● **Recorded information**:
● ● ● ● ● ● ●

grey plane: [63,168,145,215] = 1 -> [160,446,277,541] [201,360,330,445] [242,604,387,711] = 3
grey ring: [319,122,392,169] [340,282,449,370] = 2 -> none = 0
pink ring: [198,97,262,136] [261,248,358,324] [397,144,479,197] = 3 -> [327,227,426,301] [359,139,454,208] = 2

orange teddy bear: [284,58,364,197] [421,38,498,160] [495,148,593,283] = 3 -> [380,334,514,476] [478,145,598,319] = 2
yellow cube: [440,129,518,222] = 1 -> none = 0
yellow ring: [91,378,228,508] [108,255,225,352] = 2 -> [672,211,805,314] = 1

● ● ● ● ● ● ●

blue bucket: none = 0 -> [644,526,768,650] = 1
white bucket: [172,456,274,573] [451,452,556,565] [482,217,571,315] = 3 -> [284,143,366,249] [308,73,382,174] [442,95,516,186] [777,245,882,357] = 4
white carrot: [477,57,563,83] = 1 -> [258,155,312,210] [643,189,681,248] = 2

● ● ● ● ● ● ●

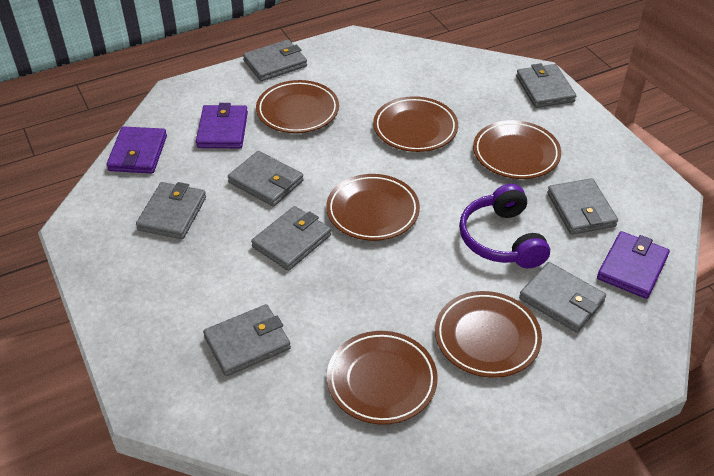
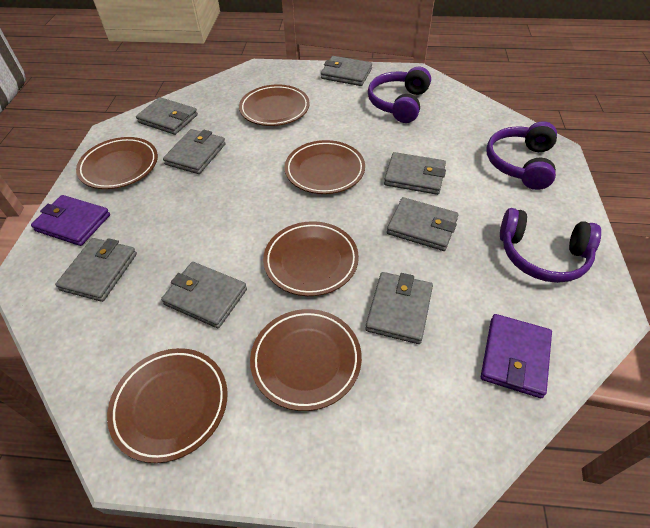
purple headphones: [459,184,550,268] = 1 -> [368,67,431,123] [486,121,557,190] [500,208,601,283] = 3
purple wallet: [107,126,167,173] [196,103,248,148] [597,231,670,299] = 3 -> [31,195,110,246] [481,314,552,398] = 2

● ● ● ● ● ● ●

Using the listing above, pick out each line that contains the word "bucket", then copy it.

● **Output of the exercise**:
blue bucket: none = 0 -> [644,526,768,650] = 1
white bucket: [172,456,274,573] [451,452,556,565] [482,217,571,315] = 3 -> [284,143,366,249] [308,73,382,174] [442,95,516,186] [777,245,882,357] = 4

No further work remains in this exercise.